◆ **GOAL OF THE EXERCISE**
Repeat every entry word for word, but leave the images out of your copy.

◆ **RECORDS FOR THIS TASK**
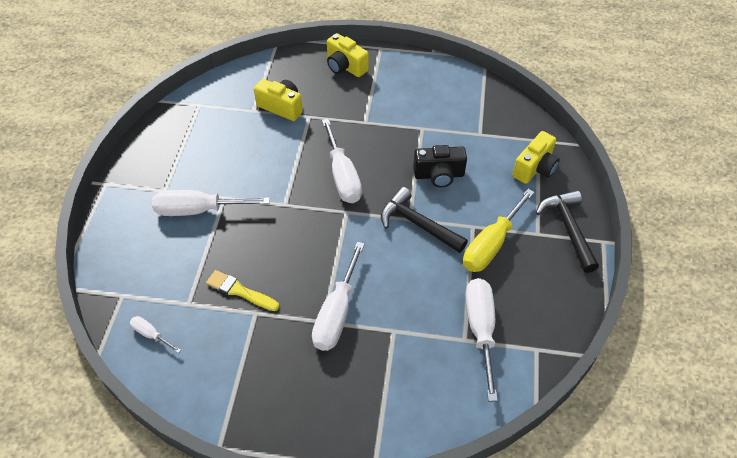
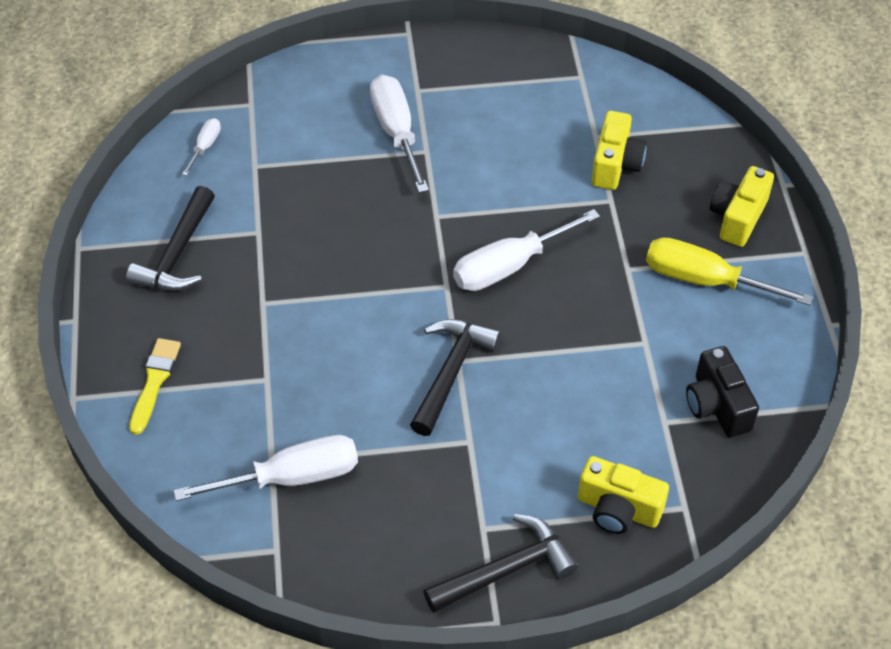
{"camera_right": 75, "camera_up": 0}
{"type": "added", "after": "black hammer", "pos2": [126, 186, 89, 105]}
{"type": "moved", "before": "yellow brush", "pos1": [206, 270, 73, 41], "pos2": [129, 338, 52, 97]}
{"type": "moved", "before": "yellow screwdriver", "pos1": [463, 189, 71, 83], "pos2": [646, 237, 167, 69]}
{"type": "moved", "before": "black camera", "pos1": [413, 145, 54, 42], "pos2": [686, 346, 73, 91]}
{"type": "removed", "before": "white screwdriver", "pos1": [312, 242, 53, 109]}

◆ **RESULT OF THE EXERCISE**
{"camera_right": 75, "camera_up": 0}
{"type": "added", "after": "black hammer", "pos2": [126, 186, 89, 105]}
{"type": "moved", "before": "yellow brush", "pos1": [206, 270, 73, 41], "pos2": [129, 338, 52, 97]}
{"type": "moved", "before": "yellow screwdriver", "pos1": [463, 189, 71, 83], "pos2": [646, 237, 167, 69]}
{"type": "moved", "before": "black camera", "pos1": [413, 145, 54, 42], "pos2": [686, 346, 73, 91]}
{"type": "removed", "before": "white screwdriver", "pos1": [312, 242, 53, 109]}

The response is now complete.